**EXERCISE DATA:**
· · · ·

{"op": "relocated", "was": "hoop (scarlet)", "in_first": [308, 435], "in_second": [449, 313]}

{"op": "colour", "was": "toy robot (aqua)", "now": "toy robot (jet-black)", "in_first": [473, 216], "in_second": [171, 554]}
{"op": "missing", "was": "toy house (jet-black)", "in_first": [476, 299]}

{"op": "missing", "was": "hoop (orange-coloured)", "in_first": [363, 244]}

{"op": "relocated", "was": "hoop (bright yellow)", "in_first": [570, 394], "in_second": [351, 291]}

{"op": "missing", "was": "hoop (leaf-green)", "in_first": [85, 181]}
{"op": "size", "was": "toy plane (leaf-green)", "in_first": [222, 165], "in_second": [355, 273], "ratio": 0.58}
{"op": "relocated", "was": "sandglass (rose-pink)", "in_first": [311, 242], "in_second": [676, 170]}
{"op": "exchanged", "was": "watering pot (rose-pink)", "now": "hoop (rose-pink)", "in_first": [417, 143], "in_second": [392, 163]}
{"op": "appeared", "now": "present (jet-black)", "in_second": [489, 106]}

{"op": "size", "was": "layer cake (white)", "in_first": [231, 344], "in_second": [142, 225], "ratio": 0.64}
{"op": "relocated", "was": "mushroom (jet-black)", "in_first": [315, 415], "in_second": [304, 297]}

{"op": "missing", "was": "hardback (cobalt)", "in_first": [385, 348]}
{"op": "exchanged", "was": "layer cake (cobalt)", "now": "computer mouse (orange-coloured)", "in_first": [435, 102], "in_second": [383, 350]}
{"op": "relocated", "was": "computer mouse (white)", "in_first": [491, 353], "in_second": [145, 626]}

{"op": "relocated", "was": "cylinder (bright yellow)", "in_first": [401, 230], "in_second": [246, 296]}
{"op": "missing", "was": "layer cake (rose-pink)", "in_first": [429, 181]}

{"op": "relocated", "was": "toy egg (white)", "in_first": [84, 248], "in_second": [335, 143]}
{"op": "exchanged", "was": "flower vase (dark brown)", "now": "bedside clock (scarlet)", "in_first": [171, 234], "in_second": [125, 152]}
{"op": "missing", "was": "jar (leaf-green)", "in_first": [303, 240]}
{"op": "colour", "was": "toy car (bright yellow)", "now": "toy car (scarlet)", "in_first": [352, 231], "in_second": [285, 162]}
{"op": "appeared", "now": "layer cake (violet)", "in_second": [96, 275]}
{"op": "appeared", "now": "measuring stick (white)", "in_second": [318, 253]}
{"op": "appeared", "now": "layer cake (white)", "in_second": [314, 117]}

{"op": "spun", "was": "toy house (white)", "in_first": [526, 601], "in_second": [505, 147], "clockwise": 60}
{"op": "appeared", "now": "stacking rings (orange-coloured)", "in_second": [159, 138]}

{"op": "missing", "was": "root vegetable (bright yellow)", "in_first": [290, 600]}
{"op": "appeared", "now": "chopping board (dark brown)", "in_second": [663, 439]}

· · · ·

**EXERCISE PROMPT:** Set down an exact copy of the entries above.

**REPLY:**
{"op": "relocated", "was": "hoop (scarlet)", "in_first": [308, 435], "in_second": [449, 313]}

{"op": "colour", "was": "toy robot (aqua)", "now": "toy robot (jet-black)", "in_first": [473, 216], "in_second": [171, 554]}
{"op": "missing", "was": "toy house (jet-black)", "in_first": [476, 299]}

{"op": "missing", "was": "hoop (orange-coloured)", "in_first": [363, 244]}

{"op": "relocated", "was": "hoop (bright yellow)", "in_first": [570, 394], "in_second": [351, 291]}

{"op": "missing", "was": "hoop (leaf-green)", "in_first": [85, 181]}
{"op": "size", "was": "toy plane (leaf-green)", "in_first": [222, 165], "in_second": [355, 273], "ratio": 0.58}
{"op": "relocated", "was": "sandglass (rose-pink)", "in_first": [311, 242], "in_second": [676, 170]}
{"op": "exchanged", "was": "watering pot (rose-pink)", "now": "hoop (rose-pink)", "in_first": [417, 143], "in_second": [392, 163]}
{"op": "appeared", "now": "present (jet-black)", "in_second": [489, 106]}

{"op": "size", "was": "layer cake (white)", "in_first": [231, 344], "in_second": [142, 225], "ratio": 0.64}
{"op": "relocated", "was": "mushroom (jet-black)", "in_first": [315, 415], "in_second": [304, 297]}

{"op": "missing", "was": "hardback (cobalt)", "in_first": [385, 348]}
{"op": "exchanged", "was": "layer cake (cobalt)", "now": "computer mouse (orange-coloured)", "in_first": [435, 102], "in_second": [383, 350]}
{"op": "relocated", "was": "computer mouse (white)", "in_first": [491, 353], "in_second": [145, 626]}

{"op": "relocated", "was": "cylinder (bright yellow)", "in_first": [401, 230], "in_second": [246, 296]}
{"op": "missing", "was": "layer cake (rose-pink)", "in_first": [429, 181]}

{"op": "relocated", "was": "toy egg (white)", "in_first": [84, 248], "in_second": [335, 143]}
{"op": "exchanged", "was": "flower vase (dark brown)", "now": "bedside clock (scarlet)", "in_first": [171, 234], "in_second": [125, 152]}
{"op": "missing", "was": "jar (leaf-green)", "in_first": [303, 240]}
{"op": "colour", "was": "toy car (bright yellow)", "now": "toy car (scarlet)", "in_first": [352, 231], "in_second": [285, 162]}
{"op": "appeared", "now": "layer cake (violet)", "in_second": [96, 275]}
{"op": "appeared", "now": "measuring stick (white)", "in_second": [318, 253]}
{"op": "appeared", "now": "layer cake (white)", "in_second": [314, 117]}

{"op": "spun", "was": "toy house (white)", "in_first": [526, 601], "in_second": [505, 147], "clockwise": 60}
{"op": "appeared", "now": "stacking rings (orange-coloured)", "in_second": [159, 138]}

{"op": "missing", "was": "root vegetable (bright yellow)", "in_first": [290, 600]}
{"op": "appeared", "now": "chopping board (dark brown)", "in_second": [663, 439]}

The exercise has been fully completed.